→ WHAT NEEDS TO BE DONE
Keep every word the same. Repeat the records without their images.

→ INFORMATION SUPPLIED
----

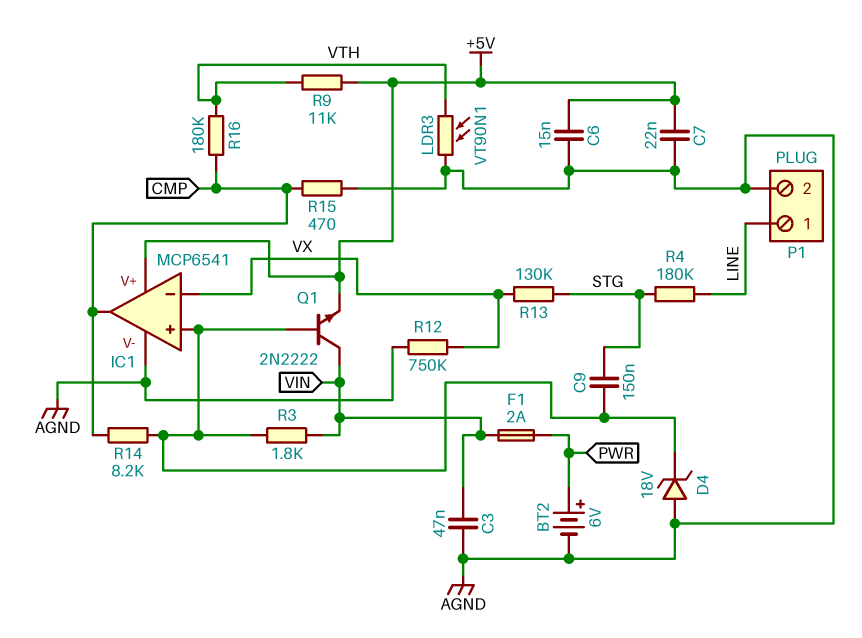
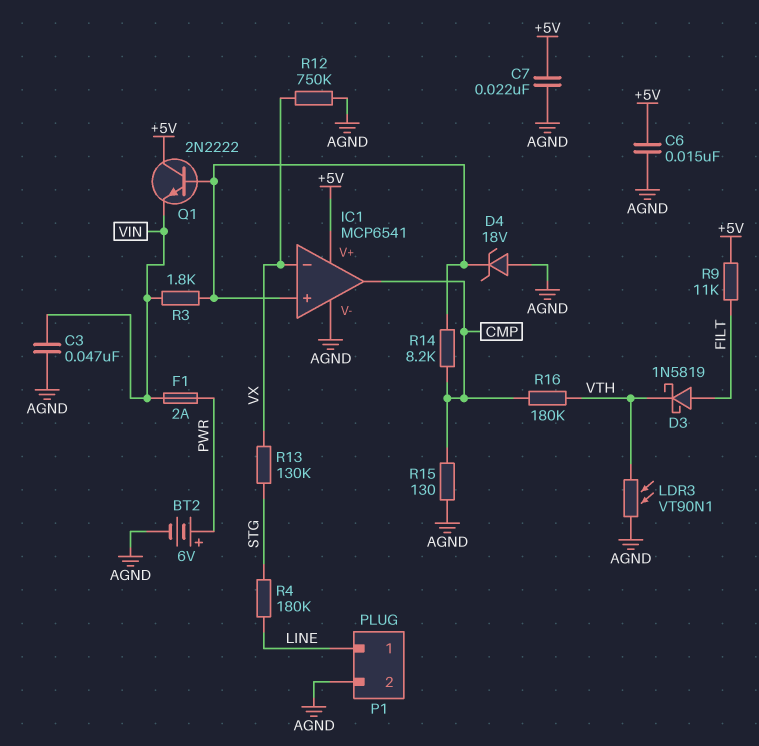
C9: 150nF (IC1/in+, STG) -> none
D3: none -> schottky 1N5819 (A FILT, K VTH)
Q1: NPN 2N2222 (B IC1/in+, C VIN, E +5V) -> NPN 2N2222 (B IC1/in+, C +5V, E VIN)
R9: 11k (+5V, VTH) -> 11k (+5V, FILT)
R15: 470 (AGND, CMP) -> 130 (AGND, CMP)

----

→ ANSWER TO THIS TASK
C9: 150nF (IC1/in+, STG) -> none
D3: none -> schottky 1N5819 (A FILT, K VTH)
Q1: NPN 2N2222 (B IC1/in+, C VIN, E +5V) -> NPN 2N2222 (B IC1/in+, C +5V, E VIN)
R9: 11k (+5V, VTH) -> 11k (+5V, FILT)
R15: 470 (AGND, CMP) -> 130 (AGND, CMP)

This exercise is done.